#### [STORED DATA]

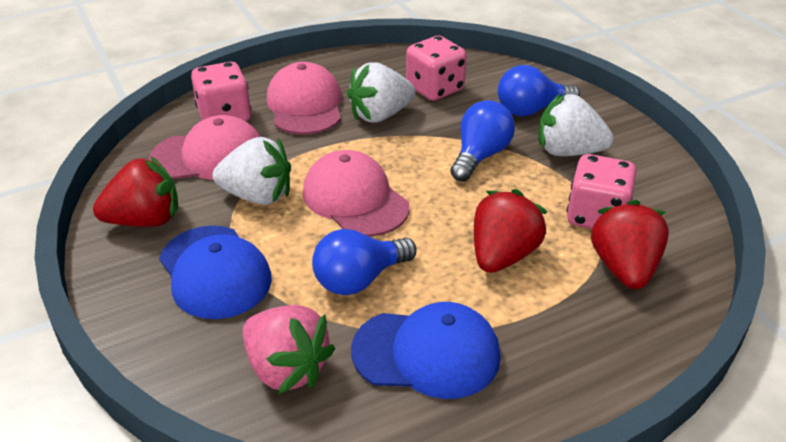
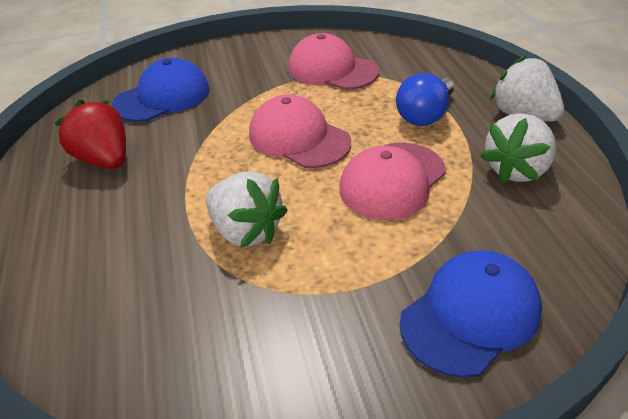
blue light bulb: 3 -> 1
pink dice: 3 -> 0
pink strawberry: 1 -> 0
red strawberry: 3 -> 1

==

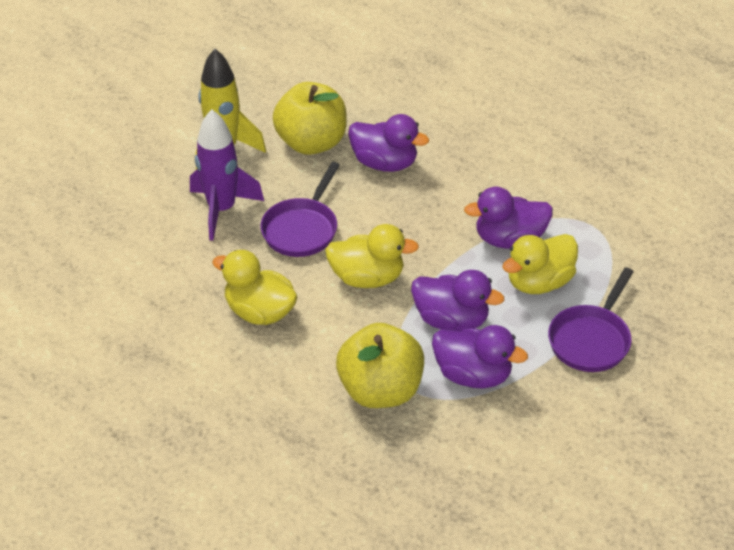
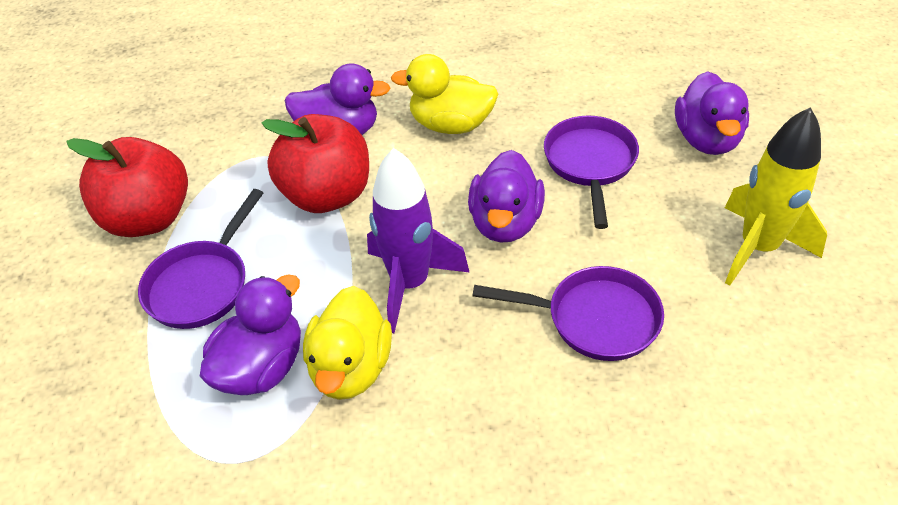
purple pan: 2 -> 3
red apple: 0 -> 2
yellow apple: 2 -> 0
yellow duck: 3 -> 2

* * *

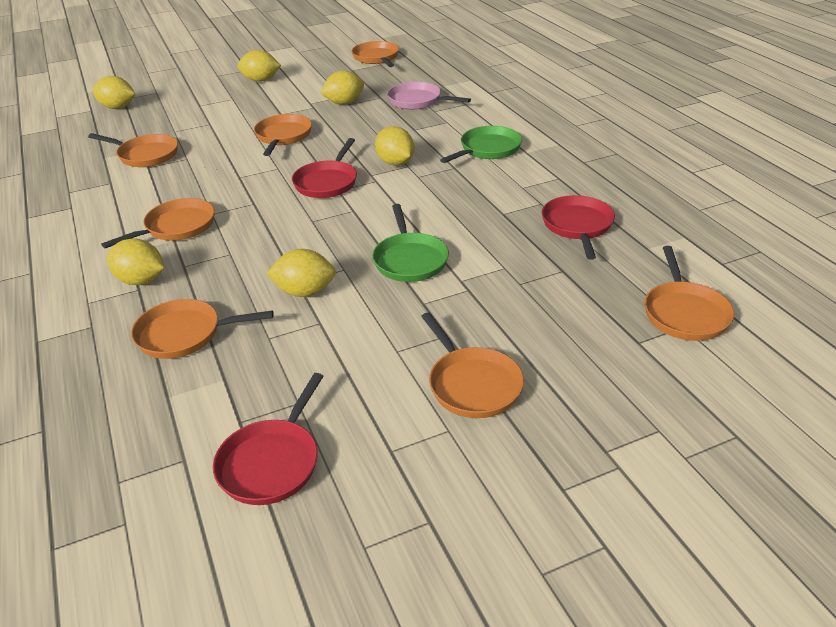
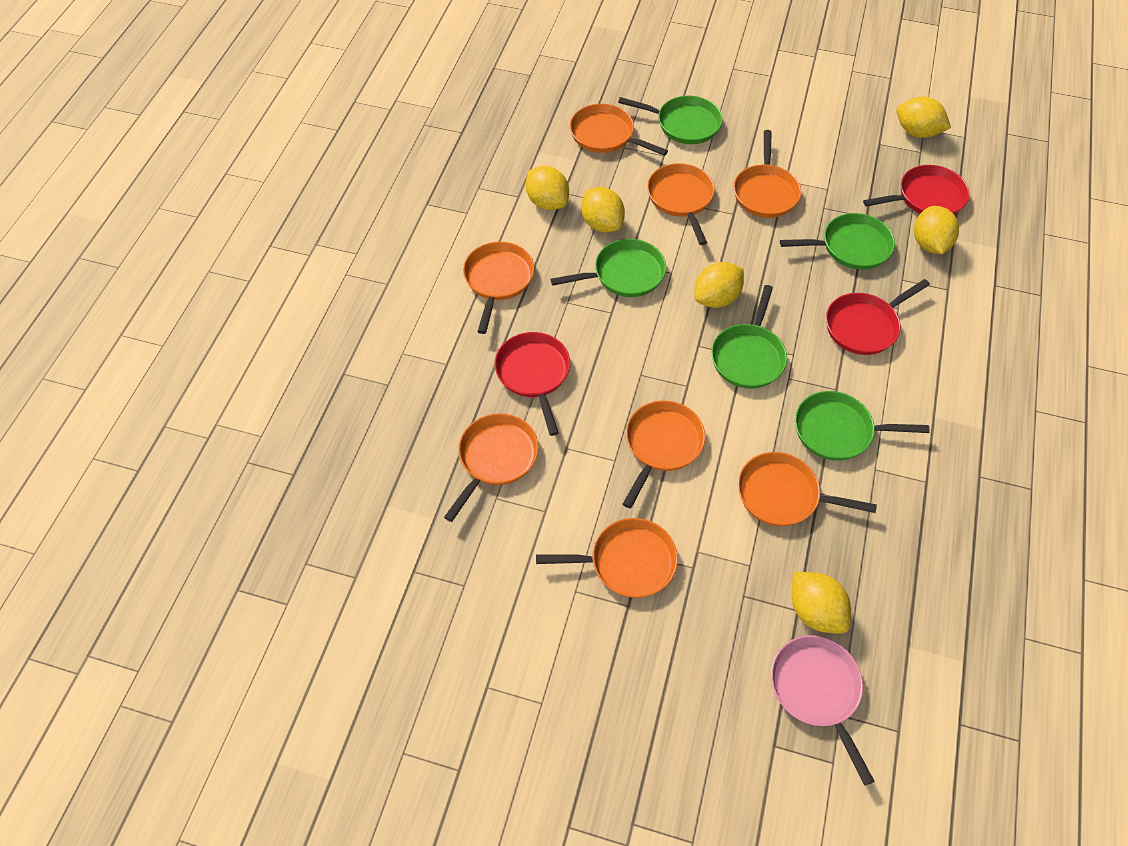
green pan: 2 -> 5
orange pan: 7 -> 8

#### [WHAT IS NEEDED]
Reading through the preceding records, tally each line that holds the word "strawberry" and give the tally by itself.

#### [COMPLETED EXERCISE]
2